All lines before the one containing "type=gone; before=rose-pink wine", plus that line itself, are to be printed exactly as they appear below.
○ ○ ○ ○
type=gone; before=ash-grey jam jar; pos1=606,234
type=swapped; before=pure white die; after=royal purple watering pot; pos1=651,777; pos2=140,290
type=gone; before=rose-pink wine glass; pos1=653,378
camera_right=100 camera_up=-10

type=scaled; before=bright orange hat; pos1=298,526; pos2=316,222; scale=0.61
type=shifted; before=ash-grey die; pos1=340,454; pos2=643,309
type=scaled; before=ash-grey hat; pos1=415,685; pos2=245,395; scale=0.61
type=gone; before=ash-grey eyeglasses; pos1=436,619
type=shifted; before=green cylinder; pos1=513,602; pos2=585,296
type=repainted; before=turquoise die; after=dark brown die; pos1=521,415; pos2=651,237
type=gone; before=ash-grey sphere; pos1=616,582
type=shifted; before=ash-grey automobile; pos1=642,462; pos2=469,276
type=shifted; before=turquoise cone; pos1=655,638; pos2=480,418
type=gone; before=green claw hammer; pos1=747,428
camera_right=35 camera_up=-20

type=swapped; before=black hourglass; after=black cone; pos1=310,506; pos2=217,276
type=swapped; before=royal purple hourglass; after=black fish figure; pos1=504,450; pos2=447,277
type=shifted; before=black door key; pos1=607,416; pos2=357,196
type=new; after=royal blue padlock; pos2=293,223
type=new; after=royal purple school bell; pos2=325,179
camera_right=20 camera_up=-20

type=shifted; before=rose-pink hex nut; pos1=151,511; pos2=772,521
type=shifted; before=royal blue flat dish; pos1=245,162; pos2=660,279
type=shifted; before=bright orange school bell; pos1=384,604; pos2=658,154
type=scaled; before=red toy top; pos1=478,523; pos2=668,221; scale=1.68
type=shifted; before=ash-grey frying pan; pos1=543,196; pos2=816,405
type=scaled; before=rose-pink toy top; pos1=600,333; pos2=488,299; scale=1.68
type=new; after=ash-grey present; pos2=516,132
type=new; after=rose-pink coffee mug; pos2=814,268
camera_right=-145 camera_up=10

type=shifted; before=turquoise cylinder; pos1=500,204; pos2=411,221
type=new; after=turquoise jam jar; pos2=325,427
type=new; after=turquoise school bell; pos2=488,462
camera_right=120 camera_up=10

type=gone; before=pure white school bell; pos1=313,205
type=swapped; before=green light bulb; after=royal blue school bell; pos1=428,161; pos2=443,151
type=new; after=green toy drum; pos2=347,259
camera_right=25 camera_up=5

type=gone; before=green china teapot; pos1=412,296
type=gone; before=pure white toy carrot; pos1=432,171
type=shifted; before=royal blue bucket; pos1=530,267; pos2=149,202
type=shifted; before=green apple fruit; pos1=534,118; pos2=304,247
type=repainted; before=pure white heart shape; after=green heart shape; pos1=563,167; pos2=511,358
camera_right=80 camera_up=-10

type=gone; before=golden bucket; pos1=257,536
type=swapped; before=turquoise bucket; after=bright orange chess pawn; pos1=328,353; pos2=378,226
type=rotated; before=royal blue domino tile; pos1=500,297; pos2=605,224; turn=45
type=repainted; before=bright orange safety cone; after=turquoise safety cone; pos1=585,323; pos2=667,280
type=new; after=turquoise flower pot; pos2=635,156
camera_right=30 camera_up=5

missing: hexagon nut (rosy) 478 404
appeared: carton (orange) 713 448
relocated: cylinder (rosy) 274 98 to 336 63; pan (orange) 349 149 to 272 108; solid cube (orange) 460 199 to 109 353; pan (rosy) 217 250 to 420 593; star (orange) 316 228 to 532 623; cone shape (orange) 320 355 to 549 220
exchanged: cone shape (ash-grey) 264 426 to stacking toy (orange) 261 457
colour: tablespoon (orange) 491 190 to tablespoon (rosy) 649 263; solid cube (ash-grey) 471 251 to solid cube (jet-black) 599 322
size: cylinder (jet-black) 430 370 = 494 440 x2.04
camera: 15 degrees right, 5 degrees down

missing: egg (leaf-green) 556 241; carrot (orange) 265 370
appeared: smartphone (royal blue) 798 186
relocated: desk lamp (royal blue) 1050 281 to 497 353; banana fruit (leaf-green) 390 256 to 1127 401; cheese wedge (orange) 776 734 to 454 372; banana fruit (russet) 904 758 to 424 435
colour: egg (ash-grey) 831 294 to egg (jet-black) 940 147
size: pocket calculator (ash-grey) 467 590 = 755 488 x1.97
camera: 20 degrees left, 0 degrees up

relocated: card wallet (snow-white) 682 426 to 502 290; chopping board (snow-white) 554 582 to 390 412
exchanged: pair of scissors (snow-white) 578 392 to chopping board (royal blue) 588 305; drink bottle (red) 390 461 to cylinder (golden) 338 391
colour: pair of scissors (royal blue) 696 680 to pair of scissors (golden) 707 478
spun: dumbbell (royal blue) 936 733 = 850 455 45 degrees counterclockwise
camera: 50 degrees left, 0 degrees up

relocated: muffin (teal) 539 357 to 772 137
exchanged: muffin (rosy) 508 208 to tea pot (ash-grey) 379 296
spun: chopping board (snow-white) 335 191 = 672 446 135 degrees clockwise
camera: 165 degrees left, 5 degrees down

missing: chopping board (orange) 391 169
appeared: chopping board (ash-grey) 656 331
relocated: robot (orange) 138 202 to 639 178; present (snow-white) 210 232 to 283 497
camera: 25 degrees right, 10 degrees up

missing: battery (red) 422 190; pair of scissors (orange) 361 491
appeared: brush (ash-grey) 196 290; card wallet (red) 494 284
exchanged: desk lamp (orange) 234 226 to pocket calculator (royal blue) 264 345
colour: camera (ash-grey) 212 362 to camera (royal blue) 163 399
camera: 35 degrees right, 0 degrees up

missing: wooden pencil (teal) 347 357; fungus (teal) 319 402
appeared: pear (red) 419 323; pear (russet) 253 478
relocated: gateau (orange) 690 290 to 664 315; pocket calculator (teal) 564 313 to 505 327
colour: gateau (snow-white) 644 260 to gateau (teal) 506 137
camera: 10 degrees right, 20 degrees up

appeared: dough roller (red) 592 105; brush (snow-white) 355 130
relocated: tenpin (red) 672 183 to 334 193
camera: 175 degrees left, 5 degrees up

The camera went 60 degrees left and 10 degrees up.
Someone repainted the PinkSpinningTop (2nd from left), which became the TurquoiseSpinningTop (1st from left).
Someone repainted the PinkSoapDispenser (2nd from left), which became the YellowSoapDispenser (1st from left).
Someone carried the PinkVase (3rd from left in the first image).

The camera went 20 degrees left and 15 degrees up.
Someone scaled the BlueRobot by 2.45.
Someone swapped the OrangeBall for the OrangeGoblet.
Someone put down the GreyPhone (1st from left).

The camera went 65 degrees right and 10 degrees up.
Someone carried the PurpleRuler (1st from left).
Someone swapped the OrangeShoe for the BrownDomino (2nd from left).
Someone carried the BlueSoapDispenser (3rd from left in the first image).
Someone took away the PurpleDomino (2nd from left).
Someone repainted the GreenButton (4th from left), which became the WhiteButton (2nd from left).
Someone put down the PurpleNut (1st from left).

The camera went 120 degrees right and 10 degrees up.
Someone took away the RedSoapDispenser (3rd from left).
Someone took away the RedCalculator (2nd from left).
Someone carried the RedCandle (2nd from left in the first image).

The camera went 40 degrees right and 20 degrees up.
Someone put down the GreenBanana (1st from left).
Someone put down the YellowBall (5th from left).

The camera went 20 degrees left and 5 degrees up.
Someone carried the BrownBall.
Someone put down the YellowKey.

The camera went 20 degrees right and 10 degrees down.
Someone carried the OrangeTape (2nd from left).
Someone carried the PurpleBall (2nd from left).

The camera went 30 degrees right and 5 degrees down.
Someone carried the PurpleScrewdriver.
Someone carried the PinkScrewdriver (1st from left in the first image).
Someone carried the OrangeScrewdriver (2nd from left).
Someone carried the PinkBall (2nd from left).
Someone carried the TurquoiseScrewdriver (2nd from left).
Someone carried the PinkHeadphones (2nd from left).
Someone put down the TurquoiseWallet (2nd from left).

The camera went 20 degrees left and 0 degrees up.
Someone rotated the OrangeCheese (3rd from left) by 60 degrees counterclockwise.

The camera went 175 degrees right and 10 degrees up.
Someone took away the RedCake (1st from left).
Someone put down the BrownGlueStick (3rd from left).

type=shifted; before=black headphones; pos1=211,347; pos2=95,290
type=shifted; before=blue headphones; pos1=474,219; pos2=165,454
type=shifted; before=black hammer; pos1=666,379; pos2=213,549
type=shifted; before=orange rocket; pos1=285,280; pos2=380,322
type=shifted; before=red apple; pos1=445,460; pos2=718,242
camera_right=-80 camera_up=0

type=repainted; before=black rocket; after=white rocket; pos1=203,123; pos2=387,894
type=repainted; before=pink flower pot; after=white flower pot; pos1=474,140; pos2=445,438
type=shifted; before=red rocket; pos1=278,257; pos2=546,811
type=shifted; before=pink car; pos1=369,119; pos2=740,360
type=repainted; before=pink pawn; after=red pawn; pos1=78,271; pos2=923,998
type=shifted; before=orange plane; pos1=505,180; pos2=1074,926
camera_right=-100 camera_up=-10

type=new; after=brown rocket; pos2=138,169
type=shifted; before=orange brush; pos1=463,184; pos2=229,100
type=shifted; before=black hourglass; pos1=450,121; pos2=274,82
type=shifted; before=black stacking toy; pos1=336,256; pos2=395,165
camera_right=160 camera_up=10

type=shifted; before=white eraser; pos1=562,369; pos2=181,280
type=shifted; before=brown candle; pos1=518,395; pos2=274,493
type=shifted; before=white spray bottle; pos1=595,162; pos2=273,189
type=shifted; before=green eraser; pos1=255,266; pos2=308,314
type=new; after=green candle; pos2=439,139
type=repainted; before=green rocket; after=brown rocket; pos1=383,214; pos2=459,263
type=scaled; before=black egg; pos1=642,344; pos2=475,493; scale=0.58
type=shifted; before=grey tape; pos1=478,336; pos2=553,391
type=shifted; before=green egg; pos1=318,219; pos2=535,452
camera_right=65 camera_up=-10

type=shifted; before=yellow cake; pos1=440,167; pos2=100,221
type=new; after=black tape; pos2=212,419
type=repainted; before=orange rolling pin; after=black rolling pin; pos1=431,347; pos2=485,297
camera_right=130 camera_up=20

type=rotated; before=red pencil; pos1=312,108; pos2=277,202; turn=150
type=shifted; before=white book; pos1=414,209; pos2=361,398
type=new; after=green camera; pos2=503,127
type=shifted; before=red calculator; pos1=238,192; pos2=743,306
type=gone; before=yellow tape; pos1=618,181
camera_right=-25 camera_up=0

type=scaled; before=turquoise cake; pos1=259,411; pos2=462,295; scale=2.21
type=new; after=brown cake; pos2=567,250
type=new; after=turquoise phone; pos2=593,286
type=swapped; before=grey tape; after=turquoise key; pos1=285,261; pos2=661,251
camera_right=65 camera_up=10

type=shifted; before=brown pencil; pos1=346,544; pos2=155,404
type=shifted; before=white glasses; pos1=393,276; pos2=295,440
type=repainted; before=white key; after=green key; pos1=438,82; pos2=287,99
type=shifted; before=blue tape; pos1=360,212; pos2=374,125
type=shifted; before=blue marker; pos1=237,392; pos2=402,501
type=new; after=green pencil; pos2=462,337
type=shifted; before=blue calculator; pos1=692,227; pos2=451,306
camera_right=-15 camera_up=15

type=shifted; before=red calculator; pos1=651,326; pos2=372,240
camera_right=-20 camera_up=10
○ ○ ○ ○
• **WRITTEN SOLUTION**
type=gone; before=ash-grey jam jar; pos1=606,234
type=swapped; before=pure white die; after=royal purple watering pot; pos1=651,777; pos2=140,290
type=gone; before=rose-pink wine glass; pos1=653,378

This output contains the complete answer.